* _Dataset extract_:
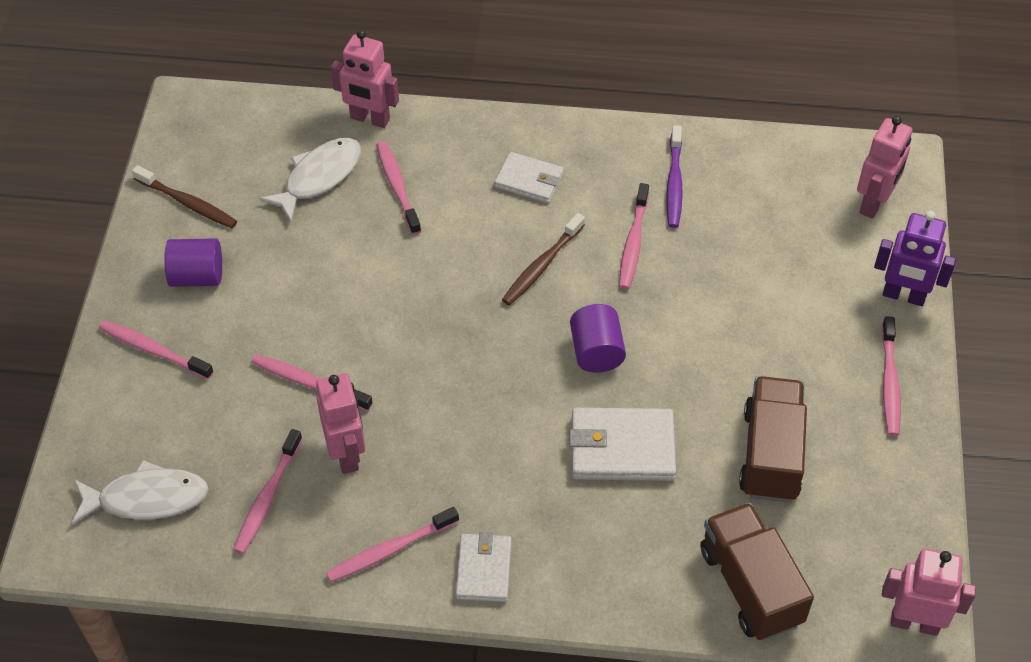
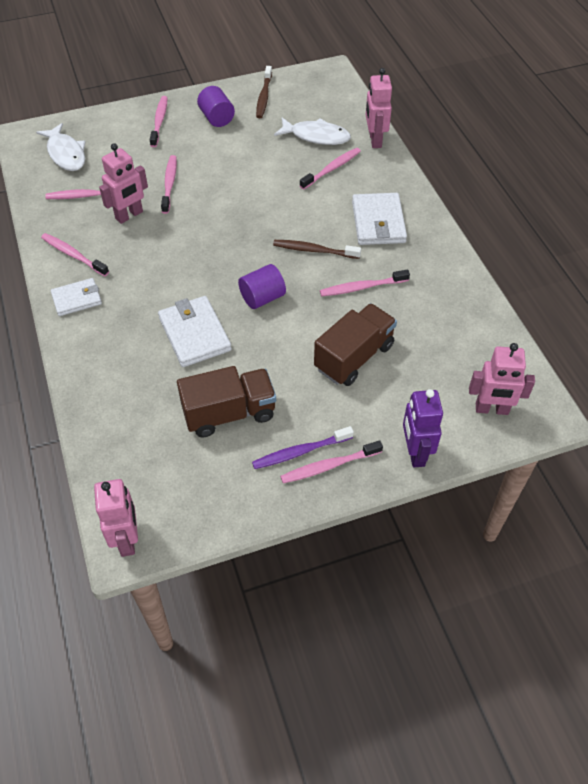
camera: 65 degrees right, 0 degrees up
(529, 180) = (378, 222): white wallet -> white wallet, size x1.55
(674, 183) = (427, 292): purple toothbrush -> purple toothbrush (300, 452)
(750, 586) = (118, 433): brown truck -> brown truck (354, 357)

* _What is needed_: Write down exactly the line that contains "(529, 180) = (378, 222): white" along with all later lines of the material, ending at its final line.

* _Result of the exercise_:
(529, 180) = (378, 222): white wallet -> white wallet, size x1.55
(674, 183) = (427, 292): purple toothbrush -> purple toothbrush (300, 452)
(750, 586) = (118, 433): brown truck -> brown truck (354, 357)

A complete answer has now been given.